> Aim of the exercise
The answer must consist solely of the lines below starting at the one containing "orange round brick" and ending at the one containing "none -> yellow cone K5 level 1", repeated exactly, with both ends included and all pictures omitted.

> Provided entries
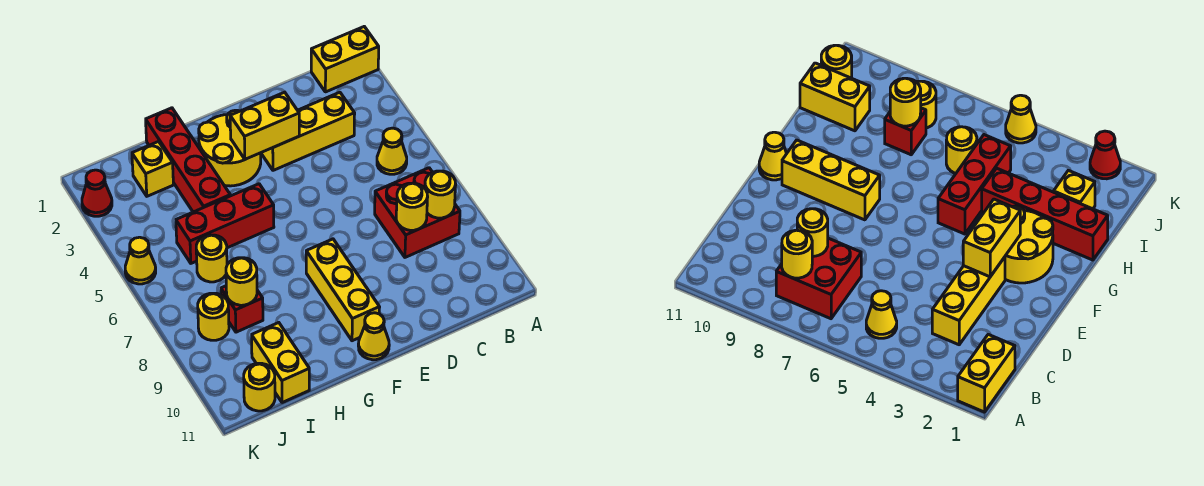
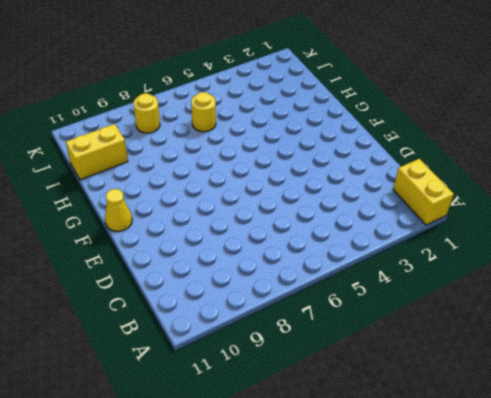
none -> yellow cone B5 level 1
none -> red brick B7:C8 level 1
none -> yellow brick C3:E3 level 1

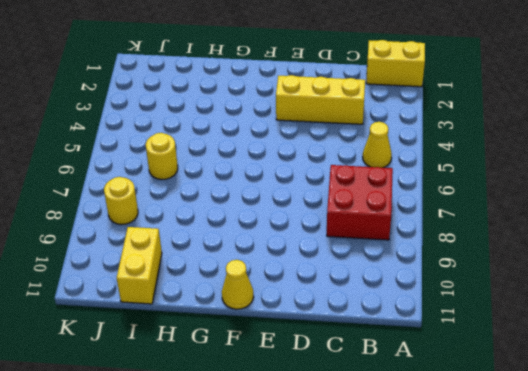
none -> yellow round brick F2:G3 level 1
none -> yellow brick F8:F10 level 1
none -> red brick G5:I5 level 1

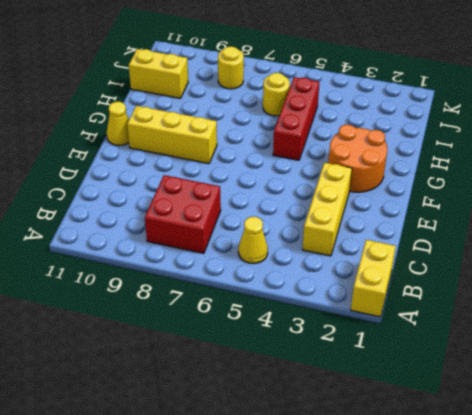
orange round brick F2:G3 level 1 -> yellow round brick F2:G3 level 1
none -> red brick H1:H4 level 1
none -> yellow brick I2 level 1
none -> red brick I8 level 1

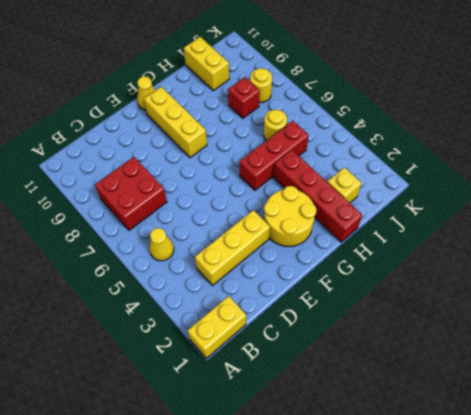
none -> yellow round brick J11 level 1
none -> red cone K2 level 1
none -> yellow cone K5 level 1

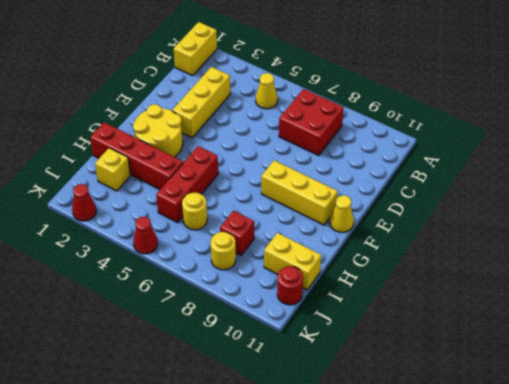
red round brick J11 level 1 -> yellow round brick J11 level 1
red cone K5 level 1 -> yellow cone K5 level 1
none -> yellow round brick B8 level 2
none -> yellow round brick C8 level 2
none -> yellow brick E3:F3 level 2

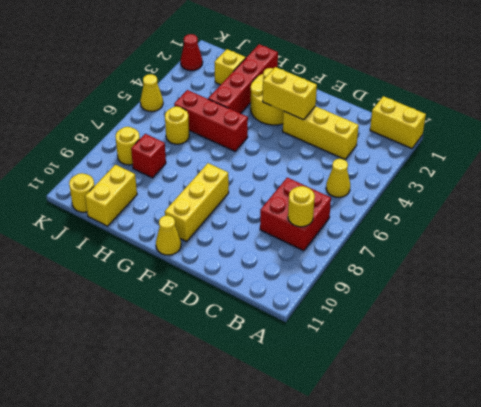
none -> yellow round brick C8 level 2
none -> yellow round brick I8 level 2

> Task output
orange round brick F2:G3 level 1 -> yellow round brick F2:G3 level 1
none -> red brick H1:H4 level 1
none -> yellow brick I2 level 1
none -> red brick I8 level 1

none -> yellow round brick J11 level 1
none -> red cone K2 level 1
none -> yellow cone K5 level 1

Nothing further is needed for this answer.